Stored data entries:
-*-*-

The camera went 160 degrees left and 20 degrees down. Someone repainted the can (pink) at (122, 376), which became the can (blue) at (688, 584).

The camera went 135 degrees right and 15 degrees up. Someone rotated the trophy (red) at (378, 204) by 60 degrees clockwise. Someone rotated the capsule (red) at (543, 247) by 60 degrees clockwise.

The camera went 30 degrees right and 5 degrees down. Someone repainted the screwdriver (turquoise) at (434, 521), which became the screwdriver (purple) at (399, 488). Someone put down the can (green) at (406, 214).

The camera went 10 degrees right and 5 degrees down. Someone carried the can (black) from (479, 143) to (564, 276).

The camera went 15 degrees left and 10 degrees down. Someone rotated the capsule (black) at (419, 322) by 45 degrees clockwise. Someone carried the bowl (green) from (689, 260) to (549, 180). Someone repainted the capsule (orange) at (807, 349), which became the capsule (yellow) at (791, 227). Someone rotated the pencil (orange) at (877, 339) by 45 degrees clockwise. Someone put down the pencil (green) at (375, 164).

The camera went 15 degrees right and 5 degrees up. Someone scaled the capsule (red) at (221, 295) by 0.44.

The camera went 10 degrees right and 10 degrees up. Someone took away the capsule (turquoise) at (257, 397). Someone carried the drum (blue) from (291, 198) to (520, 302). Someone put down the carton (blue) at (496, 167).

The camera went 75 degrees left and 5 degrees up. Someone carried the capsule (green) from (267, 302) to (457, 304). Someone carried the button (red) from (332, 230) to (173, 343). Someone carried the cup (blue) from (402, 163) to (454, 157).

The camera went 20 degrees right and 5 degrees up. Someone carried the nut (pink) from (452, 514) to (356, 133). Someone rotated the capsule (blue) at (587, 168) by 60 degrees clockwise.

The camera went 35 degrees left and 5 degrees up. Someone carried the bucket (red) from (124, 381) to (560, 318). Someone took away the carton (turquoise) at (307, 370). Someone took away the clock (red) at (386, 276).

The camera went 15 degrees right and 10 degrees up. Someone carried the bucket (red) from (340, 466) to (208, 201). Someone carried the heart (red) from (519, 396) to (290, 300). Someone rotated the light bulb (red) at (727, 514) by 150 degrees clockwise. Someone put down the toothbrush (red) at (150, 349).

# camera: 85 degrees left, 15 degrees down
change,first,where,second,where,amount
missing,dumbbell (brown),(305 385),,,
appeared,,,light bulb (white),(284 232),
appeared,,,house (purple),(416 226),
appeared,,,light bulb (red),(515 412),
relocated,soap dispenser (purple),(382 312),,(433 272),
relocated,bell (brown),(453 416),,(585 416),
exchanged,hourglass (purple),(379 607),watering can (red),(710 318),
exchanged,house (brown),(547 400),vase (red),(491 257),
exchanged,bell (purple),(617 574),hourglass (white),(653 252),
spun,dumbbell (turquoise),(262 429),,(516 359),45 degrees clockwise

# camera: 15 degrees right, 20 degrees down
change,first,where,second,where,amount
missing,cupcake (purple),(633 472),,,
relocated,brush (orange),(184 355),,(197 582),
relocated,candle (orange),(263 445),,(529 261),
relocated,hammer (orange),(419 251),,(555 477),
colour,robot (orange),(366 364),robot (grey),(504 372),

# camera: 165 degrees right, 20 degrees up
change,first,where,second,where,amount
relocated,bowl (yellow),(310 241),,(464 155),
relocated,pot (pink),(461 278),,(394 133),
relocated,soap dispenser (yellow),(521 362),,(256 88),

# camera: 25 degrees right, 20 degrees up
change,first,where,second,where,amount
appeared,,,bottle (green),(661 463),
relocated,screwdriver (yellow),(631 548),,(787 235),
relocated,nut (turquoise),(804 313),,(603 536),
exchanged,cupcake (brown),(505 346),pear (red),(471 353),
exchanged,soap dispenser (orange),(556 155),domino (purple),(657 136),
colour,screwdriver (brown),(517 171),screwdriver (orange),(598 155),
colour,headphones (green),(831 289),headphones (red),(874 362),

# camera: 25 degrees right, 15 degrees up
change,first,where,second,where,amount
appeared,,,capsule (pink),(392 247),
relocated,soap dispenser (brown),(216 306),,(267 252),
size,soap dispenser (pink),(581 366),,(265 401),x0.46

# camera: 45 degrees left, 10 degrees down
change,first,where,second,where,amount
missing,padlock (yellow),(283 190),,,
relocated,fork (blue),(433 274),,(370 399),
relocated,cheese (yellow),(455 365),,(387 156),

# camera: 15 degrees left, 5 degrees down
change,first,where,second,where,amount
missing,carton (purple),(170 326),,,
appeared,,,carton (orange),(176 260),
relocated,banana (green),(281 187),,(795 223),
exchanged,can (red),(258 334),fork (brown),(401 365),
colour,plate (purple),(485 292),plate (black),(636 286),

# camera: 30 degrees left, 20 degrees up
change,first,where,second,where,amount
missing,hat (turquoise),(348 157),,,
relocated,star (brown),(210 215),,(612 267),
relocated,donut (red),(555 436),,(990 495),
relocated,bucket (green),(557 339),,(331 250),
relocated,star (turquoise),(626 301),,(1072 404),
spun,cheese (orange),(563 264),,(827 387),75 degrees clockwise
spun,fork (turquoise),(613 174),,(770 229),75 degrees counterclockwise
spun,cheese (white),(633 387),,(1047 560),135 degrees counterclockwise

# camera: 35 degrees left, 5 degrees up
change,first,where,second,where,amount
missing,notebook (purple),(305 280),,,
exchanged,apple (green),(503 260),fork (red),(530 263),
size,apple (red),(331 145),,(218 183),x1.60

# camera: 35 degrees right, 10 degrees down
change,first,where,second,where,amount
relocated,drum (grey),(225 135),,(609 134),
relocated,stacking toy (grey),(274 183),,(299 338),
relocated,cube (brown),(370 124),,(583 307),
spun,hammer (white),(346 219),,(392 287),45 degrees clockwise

-*-*-

> **TASK DIRECTIONS**: What is the number of lines in the data that hold the string "hourglass"? Answer with the number only.

> **TASK RESULT**: 2